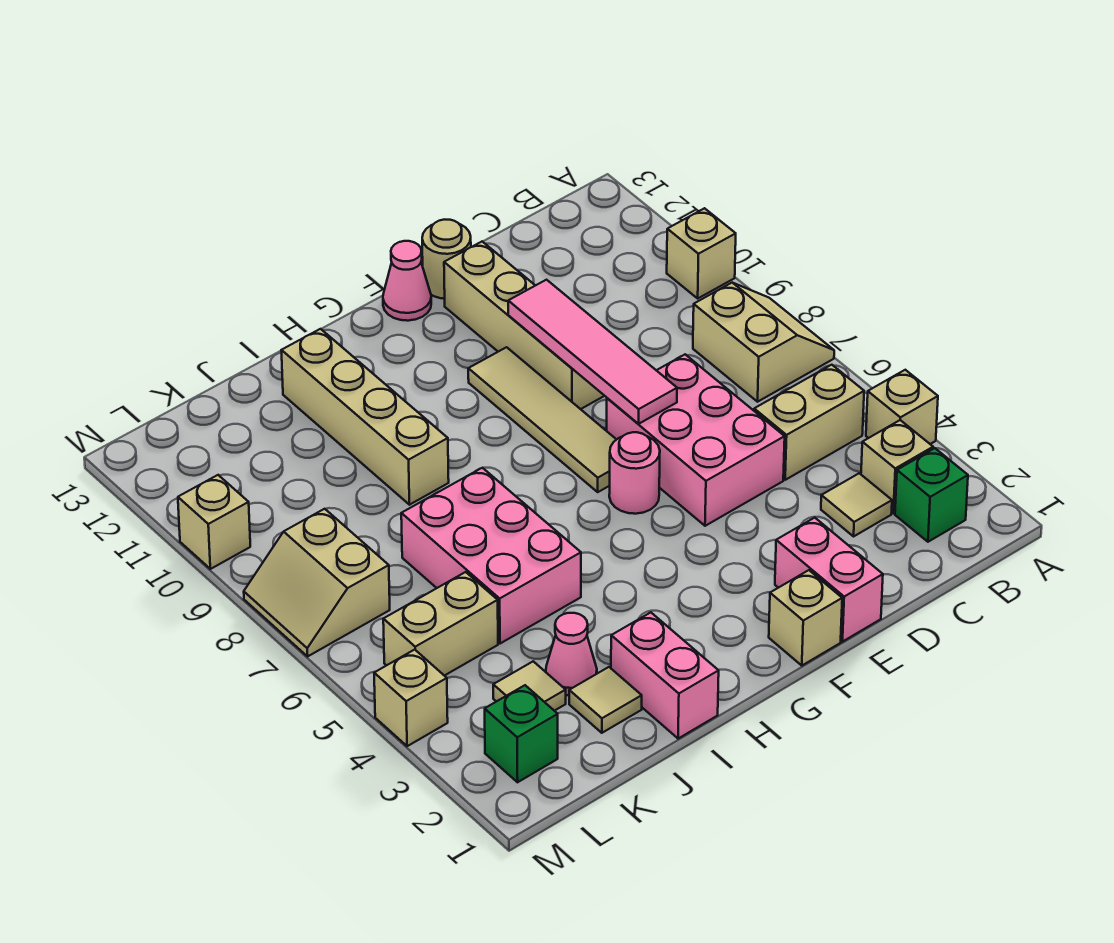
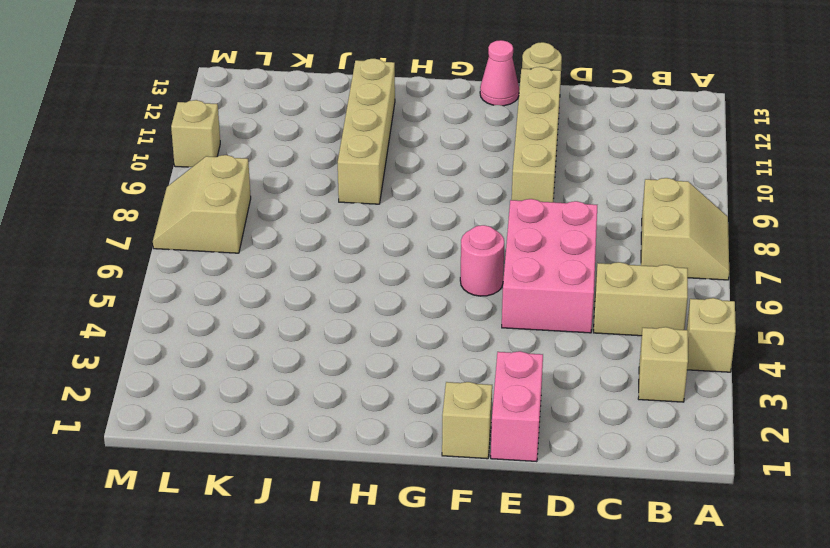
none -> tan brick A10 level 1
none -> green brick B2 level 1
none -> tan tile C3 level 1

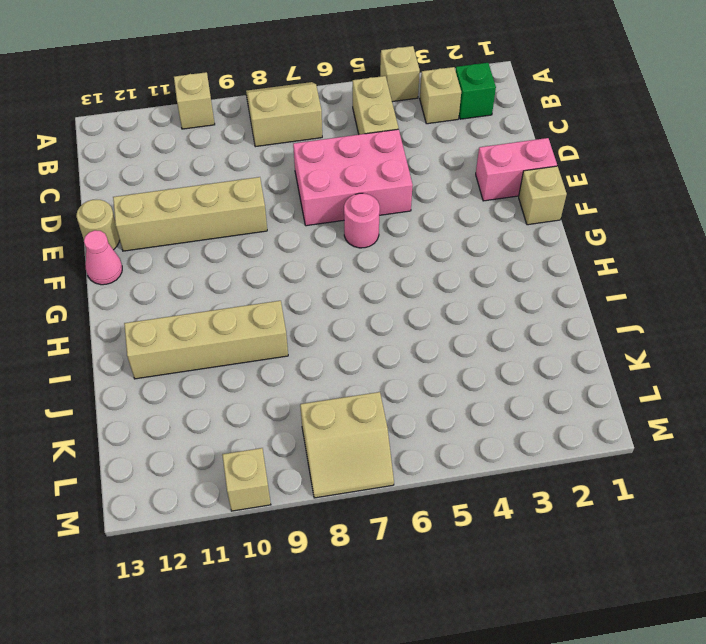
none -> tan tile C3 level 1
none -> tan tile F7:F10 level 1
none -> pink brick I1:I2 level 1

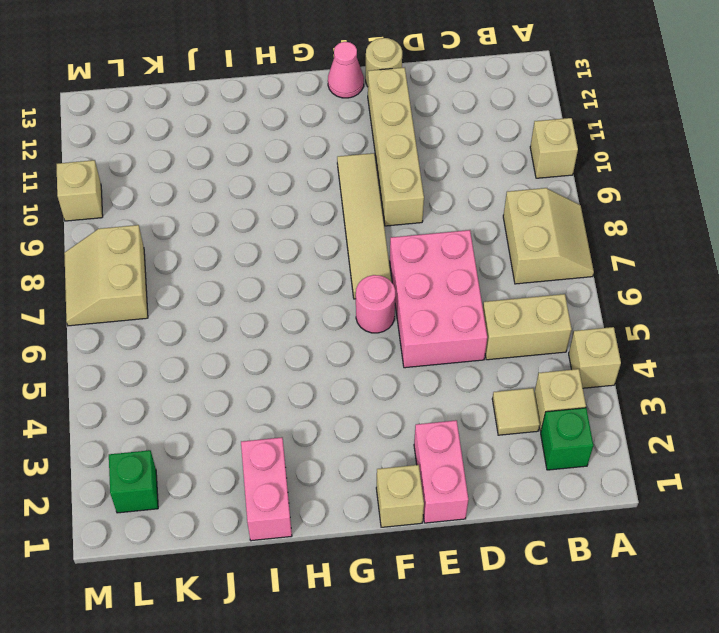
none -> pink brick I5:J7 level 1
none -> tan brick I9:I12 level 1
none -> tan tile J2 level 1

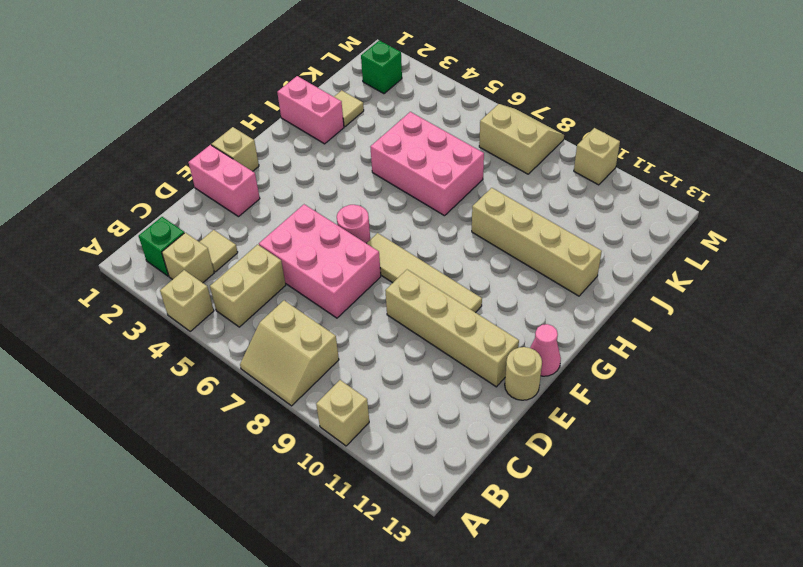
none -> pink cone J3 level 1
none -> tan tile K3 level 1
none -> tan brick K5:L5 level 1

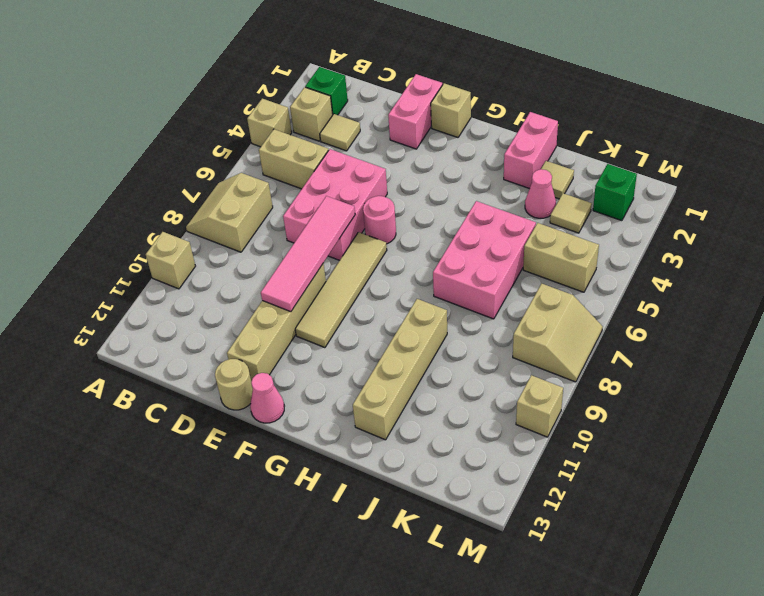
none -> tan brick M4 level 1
- - - - - - -
* **PROBLEM TO SOLVE**: From the line that holds "none -> pink cone J3 level 1" to the last line of the records, please copy each line exactly and nothing else. Pictures stay out.

* **EXERCISE RESULT**:
none -> pink cone J3 level 1
none -> tan tile K3 level 1
none -> tan brick K5:L5 level 1

none -> tan brick M4 level 1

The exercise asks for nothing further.